→ Work to complete
At the line containing "yellow lemon [539,104,590,143]", begin retyping, and stop after the last line of the data; add nothing.

→ Dataset content
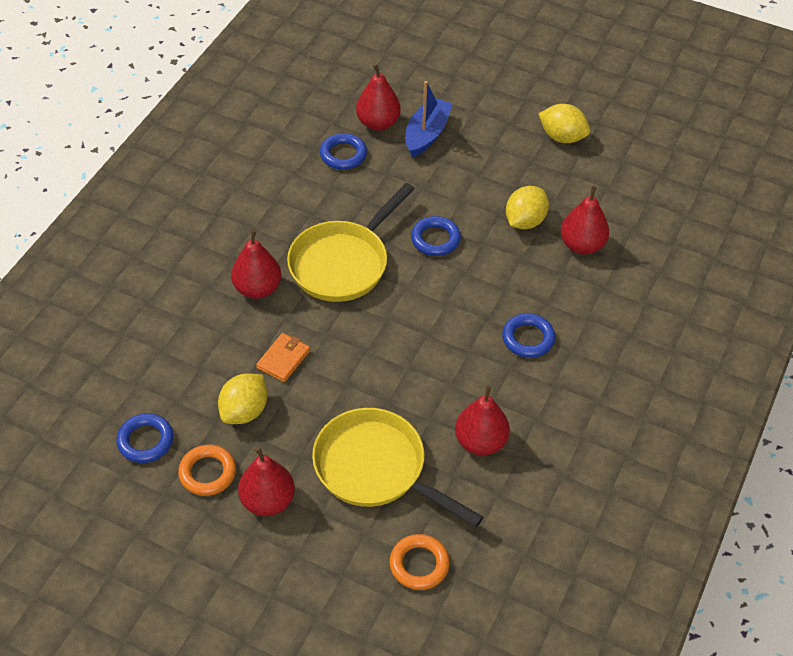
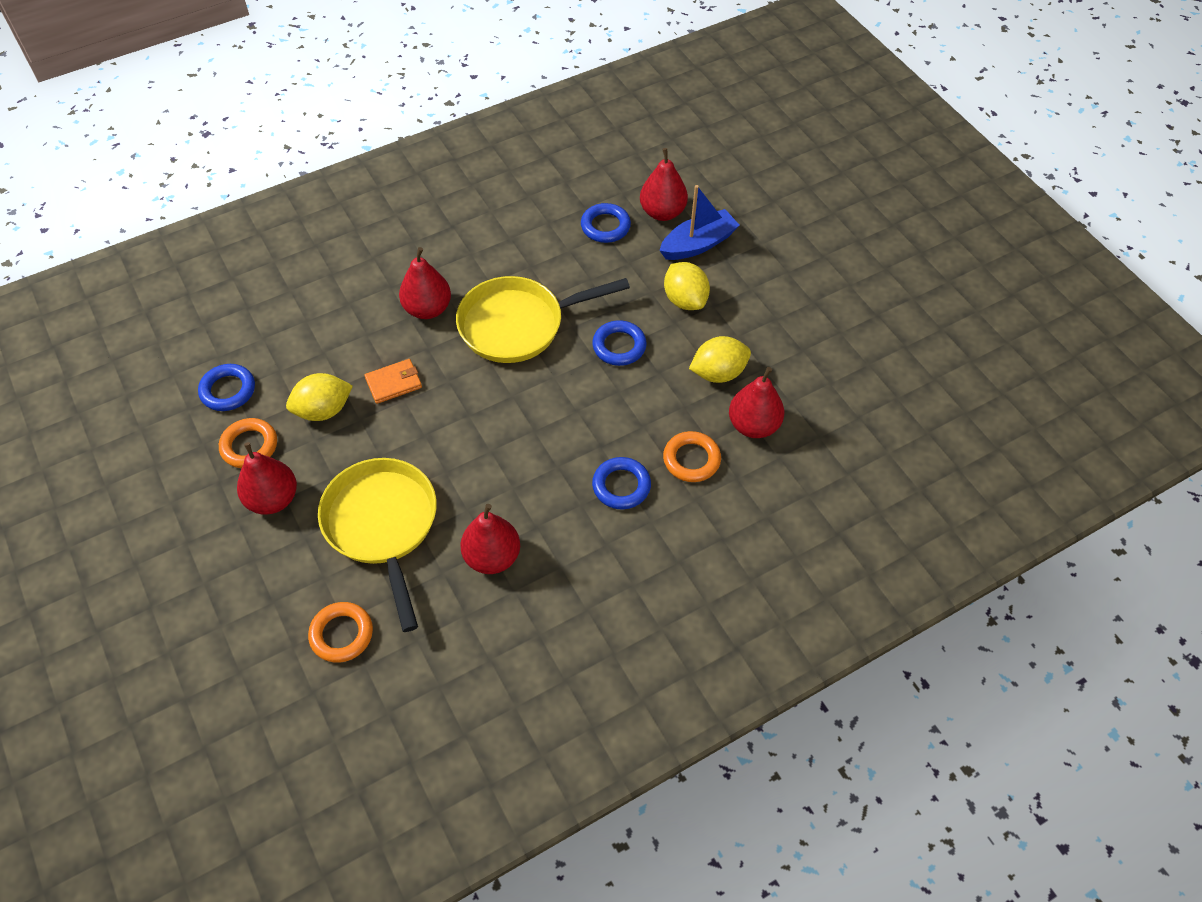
camera: 35 degrees right, 5 degrees up
yellow lemon [539,104,590,143] -> yellow lemon moved to [664,262,710,310]
none -> orange ring [663,431,721,482]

→ Response box
yellow lemon [539,104,590,143] -> yellow lemon moved to [664,262,710,310]
none -> orange ring [663,431,721,482]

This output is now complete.